Pick out every line in the items below that contains the string "grace", and copy each of those lines.

****************************************

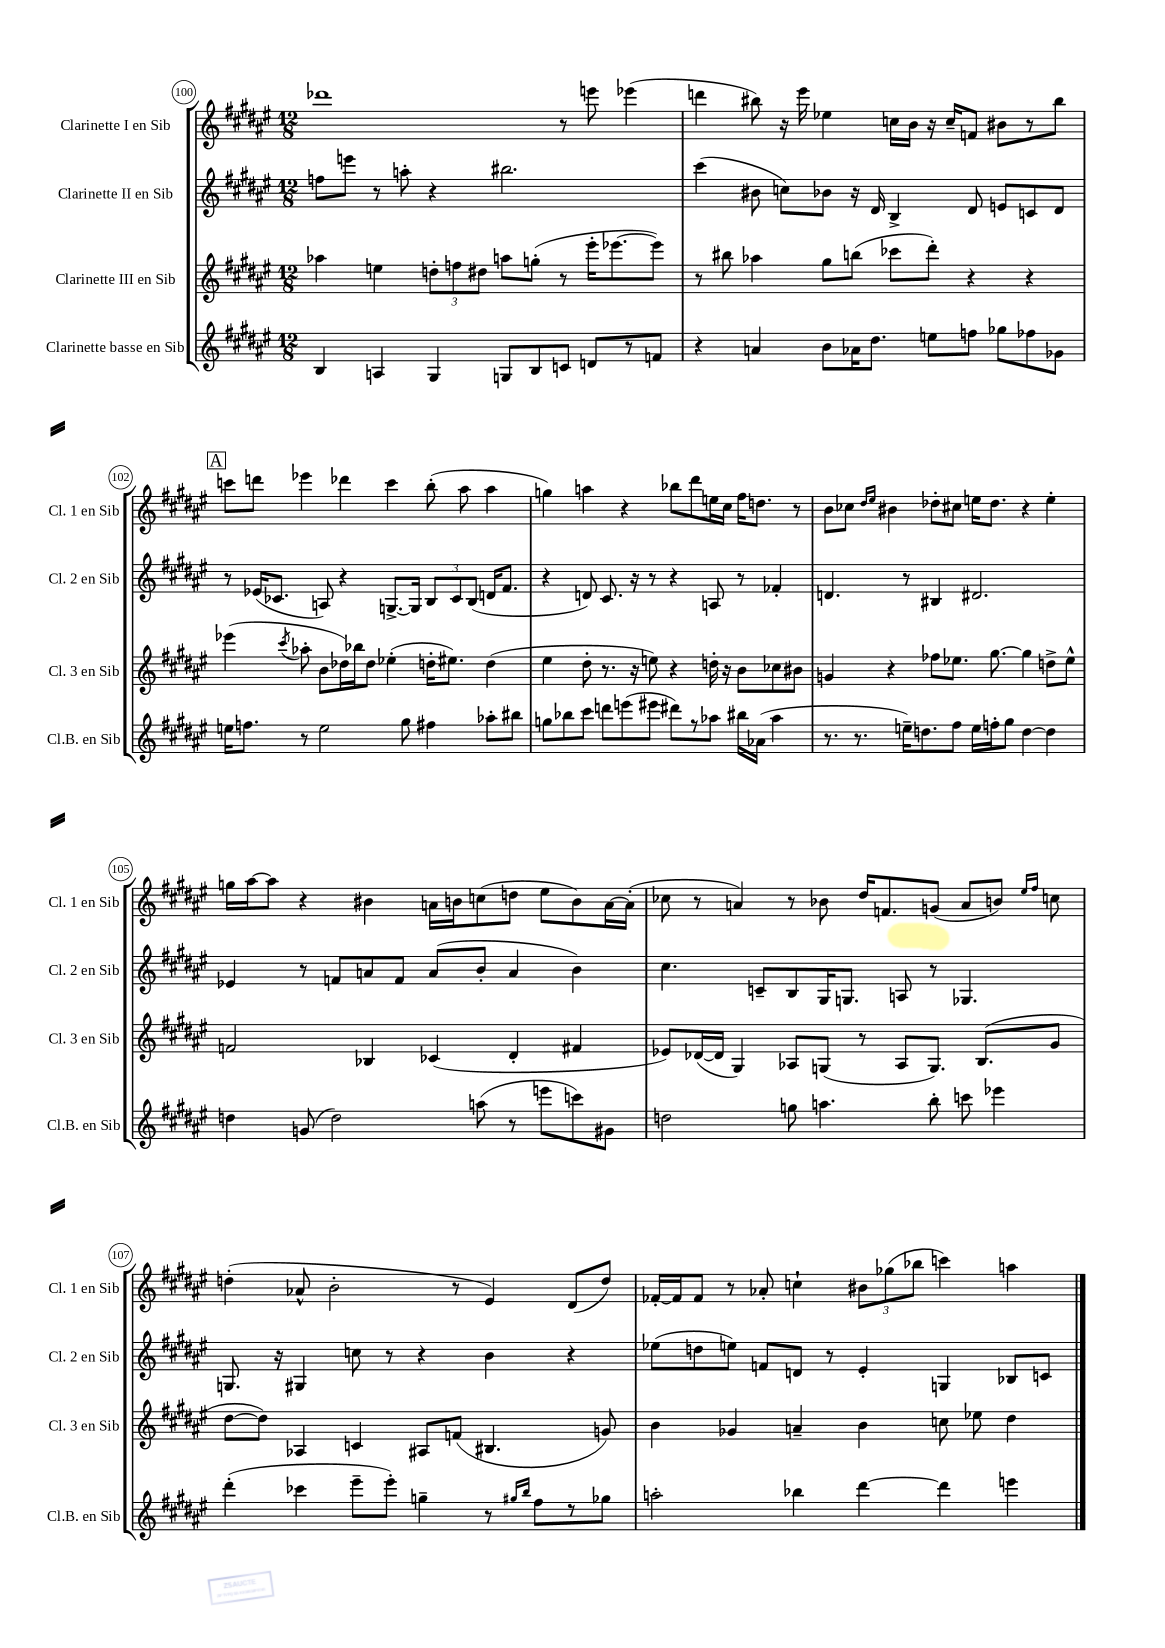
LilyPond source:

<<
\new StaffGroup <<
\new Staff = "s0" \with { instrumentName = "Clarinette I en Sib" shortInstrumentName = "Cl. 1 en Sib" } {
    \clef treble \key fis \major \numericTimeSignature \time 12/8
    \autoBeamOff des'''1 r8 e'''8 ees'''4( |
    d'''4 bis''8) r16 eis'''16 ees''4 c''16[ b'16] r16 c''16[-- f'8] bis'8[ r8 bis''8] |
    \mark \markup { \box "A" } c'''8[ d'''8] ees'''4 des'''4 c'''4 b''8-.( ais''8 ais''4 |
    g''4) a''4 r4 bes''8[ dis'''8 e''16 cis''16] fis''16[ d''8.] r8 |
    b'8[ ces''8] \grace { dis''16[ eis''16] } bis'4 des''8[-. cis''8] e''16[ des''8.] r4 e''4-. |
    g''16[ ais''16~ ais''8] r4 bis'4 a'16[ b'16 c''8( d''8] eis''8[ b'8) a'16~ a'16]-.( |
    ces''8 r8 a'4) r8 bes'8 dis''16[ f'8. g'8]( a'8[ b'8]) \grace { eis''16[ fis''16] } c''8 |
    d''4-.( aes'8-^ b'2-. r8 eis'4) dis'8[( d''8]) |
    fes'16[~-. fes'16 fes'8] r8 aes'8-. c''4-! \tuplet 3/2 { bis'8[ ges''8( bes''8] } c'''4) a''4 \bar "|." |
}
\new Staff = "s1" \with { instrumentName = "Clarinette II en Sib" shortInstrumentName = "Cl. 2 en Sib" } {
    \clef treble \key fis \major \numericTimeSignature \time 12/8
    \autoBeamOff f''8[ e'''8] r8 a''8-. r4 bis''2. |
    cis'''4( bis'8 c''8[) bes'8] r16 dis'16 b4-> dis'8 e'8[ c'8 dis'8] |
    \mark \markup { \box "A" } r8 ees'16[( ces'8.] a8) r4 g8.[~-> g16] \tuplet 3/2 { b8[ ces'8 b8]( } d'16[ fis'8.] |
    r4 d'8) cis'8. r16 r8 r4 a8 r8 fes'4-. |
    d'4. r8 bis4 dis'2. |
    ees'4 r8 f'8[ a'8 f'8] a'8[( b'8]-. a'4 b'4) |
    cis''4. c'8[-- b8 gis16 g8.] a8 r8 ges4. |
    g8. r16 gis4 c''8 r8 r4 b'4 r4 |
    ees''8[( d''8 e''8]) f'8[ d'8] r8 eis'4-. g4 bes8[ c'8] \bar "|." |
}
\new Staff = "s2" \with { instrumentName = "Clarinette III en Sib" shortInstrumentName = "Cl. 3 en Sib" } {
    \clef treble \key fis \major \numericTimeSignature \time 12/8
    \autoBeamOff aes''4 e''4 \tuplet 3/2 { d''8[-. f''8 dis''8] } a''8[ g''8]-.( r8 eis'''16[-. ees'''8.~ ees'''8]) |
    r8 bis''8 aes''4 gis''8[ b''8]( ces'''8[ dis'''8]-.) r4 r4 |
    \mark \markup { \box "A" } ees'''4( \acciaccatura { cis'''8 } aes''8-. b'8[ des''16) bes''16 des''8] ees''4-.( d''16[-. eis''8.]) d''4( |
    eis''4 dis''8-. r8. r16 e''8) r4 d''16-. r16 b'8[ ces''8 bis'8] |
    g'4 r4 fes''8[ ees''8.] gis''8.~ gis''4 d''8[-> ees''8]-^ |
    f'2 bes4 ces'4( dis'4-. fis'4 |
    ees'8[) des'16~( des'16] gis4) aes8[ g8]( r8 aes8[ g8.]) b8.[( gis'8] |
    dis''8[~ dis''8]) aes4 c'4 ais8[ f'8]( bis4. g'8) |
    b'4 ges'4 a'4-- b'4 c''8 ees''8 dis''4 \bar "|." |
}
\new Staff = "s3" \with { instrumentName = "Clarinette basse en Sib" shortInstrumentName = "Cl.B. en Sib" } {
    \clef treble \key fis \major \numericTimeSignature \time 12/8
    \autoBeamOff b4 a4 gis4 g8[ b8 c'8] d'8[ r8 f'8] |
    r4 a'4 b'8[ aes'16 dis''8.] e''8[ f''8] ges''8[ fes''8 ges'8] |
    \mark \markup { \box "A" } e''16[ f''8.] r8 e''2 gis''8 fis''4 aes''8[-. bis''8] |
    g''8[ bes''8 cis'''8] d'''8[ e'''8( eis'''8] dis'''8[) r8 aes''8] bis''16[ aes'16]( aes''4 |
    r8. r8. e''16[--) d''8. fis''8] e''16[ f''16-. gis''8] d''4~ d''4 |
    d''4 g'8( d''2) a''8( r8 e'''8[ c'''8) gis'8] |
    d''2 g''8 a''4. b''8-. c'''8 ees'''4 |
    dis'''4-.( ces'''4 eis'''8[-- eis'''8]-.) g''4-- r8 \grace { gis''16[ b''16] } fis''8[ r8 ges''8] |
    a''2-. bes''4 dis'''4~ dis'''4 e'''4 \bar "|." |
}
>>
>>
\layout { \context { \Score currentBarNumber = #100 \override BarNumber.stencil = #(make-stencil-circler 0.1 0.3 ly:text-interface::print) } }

****************************************

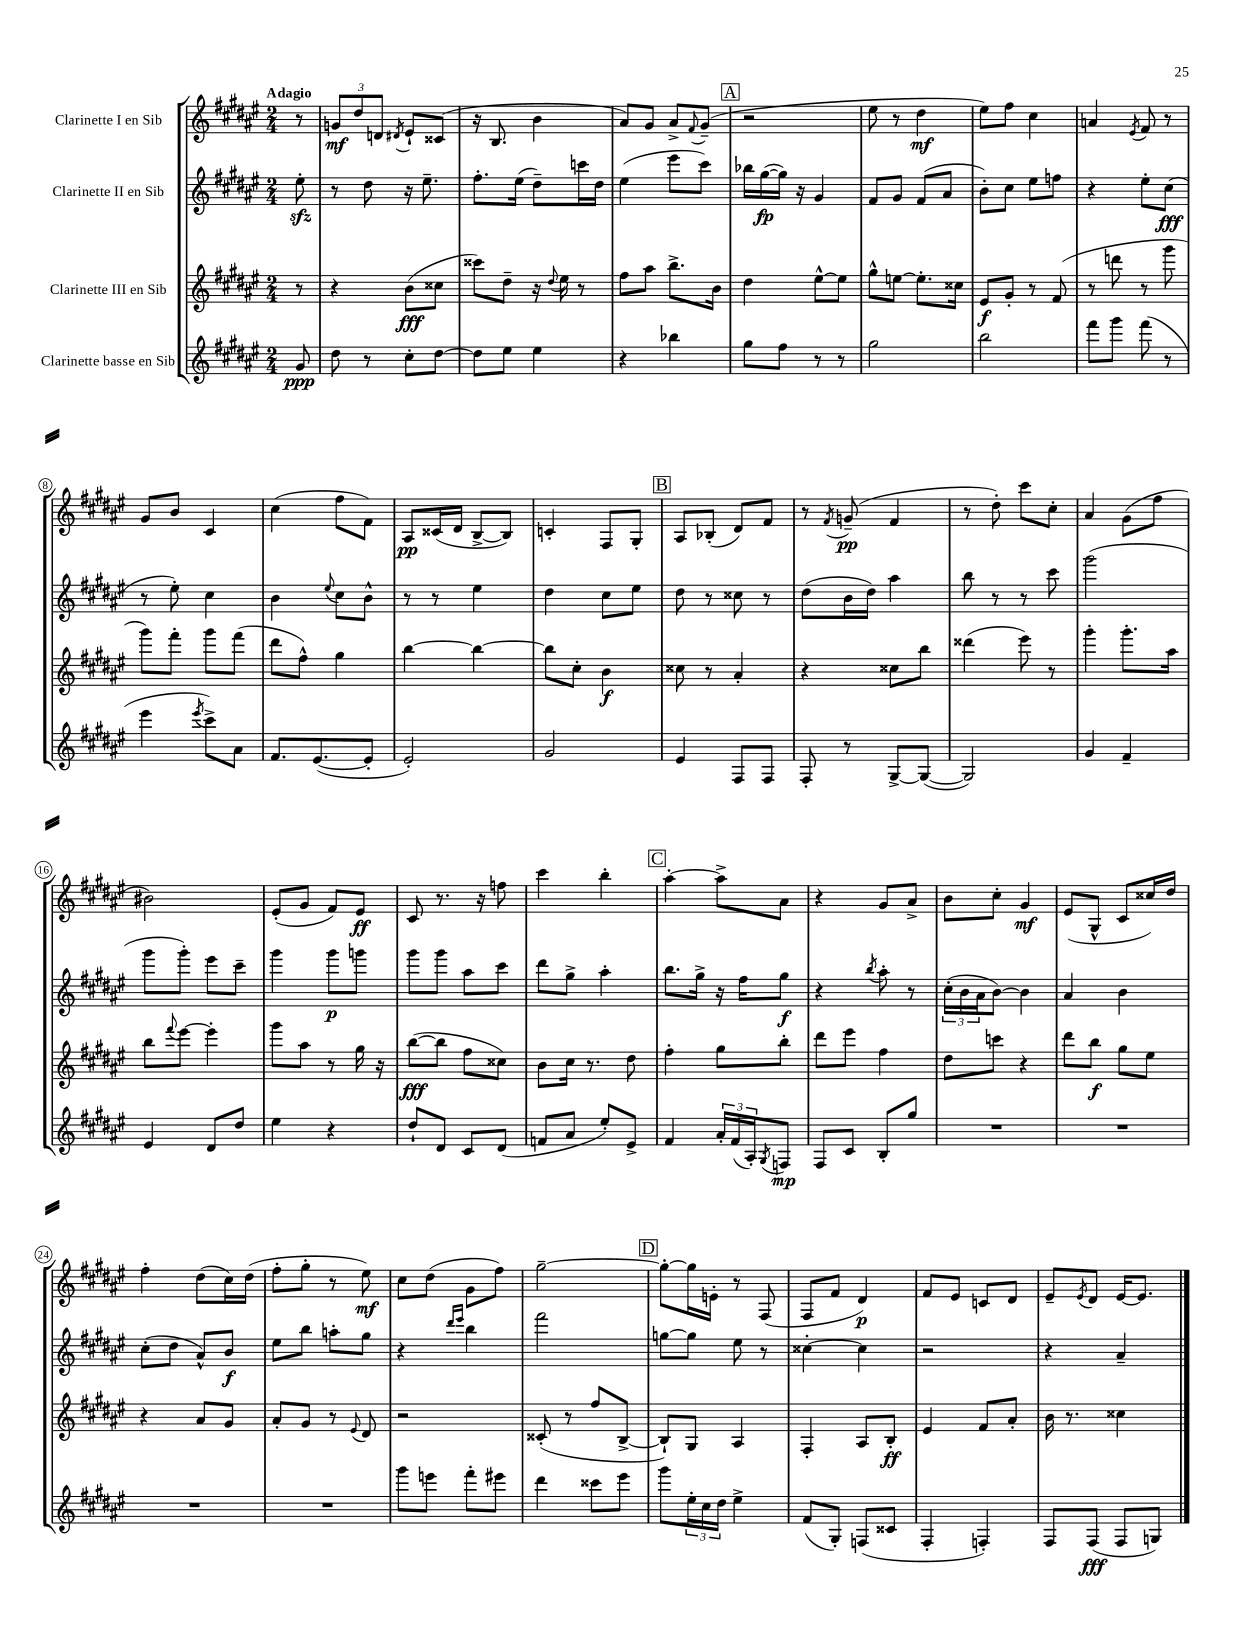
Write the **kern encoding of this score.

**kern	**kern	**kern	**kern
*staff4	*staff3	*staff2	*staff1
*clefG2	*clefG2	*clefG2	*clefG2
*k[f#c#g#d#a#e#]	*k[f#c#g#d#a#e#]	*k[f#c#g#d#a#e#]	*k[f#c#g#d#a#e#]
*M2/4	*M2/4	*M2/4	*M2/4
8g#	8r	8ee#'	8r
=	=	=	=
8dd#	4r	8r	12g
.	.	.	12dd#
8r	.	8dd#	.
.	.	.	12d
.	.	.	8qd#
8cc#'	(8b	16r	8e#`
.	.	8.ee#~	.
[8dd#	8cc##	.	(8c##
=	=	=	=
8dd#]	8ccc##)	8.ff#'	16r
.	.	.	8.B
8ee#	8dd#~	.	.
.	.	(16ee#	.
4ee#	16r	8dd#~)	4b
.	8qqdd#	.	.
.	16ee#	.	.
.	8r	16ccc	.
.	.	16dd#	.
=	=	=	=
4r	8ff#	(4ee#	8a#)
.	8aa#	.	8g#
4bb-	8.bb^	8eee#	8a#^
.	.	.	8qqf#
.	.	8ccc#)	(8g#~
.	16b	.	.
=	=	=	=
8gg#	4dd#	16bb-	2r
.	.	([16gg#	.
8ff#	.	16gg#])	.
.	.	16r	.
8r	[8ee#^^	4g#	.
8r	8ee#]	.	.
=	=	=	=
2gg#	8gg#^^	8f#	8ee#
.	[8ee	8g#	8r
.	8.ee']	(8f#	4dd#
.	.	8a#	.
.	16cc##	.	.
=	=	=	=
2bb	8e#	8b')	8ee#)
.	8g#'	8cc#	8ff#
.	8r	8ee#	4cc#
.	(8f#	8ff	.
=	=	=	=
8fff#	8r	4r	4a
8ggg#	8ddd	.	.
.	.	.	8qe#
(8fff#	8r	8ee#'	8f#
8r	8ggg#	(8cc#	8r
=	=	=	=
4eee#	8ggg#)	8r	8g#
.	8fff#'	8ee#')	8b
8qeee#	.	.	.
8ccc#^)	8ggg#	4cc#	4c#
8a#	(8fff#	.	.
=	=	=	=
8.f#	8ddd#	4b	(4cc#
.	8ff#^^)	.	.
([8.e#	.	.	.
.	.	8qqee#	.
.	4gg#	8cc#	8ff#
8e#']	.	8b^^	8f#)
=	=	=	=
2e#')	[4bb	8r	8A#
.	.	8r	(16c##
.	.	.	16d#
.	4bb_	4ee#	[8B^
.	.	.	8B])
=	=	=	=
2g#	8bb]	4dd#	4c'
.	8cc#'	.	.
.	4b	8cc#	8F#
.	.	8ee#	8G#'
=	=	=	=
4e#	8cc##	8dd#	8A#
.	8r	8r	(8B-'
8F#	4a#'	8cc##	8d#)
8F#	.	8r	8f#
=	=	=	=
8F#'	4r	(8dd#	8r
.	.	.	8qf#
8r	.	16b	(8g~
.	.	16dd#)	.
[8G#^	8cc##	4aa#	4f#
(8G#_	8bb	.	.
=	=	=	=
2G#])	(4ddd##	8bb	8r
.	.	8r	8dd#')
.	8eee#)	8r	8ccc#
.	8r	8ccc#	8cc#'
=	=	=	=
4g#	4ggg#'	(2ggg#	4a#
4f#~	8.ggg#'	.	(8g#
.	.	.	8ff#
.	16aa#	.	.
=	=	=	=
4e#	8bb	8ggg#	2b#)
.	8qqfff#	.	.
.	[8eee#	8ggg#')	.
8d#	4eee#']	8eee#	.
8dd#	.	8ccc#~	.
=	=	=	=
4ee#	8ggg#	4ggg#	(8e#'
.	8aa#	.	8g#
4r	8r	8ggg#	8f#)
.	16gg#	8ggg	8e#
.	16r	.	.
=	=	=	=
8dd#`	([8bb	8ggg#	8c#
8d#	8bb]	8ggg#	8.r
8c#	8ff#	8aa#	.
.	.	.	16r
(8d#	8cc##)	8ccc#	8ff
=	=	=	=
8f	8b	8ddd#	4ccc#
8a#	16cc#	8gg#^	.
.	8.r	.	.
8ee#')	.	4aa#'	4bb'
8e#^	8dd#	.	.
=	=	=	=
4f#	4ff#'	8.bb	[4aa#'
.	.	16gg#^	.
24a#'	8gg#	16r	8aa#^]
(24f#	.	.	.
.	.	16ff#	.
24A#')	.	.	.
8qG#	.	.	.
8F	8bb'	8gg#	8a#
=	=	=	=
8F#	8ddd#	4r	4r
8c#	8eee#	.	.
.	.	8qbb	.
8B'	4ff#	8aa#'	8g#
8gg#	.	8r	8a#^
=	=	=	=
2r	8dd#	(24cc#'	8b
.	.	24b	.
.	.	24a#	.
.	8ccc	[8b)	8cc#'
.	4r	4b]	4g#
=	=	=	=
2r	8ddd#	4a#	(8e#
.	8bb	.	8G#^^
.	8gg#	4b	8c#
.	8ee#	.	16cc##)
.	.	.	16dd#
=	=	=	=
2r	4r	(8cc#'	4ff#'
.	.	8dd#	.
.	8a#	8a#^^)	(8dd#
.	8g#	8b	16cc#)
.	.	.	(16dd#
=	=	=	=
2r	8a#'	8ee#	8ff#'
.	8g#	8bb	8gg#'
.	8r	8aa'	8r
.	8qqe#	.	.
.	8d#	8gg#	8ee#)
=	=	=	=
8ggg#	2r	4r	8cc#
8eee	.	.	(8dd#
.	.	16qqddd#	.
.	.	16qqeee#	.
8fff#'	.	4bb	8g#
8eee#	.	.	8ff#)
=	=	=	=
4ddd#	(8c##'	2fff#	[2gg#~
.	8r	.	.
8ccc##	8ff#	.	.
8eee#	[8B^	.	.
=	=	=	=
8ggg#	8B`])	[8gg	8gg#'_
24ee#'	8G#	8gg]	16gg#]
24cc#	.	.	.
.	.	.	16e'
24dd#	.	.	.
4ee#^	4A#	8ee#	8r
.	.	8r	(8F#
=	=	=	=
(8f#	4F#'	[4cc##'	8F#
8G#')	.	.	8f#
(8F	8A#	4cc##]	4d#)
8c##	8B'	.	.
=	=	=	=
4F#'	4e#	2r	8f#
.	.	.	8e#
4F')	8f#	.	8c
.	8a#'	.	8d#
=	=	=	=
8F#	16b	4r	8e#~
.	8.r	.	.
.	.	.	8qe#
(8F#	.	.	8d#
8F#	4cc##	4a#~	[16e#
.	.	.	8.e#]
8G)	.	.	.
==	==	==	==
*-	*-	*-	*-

****************************************

- Result for this exercise:
    b'8[ ces''8] \grace { dis''16[ eis''16] } bis'4 des''8[-. cis''8] e''16[ des''8.] r4 e''4-. |
    ces''8 r8 a'4) r8 bes'8 dis''16[ f'8. g'8]( a'8[ b'8]) \grace { eis''16[ fis''16] } c''8 |
    dis'''4-.( ces'''4 eis'''8[-- eis'''8]-.) g''4-- r8 \grace { gis''16[ b''16] } fis''8[ r8 ges''8] |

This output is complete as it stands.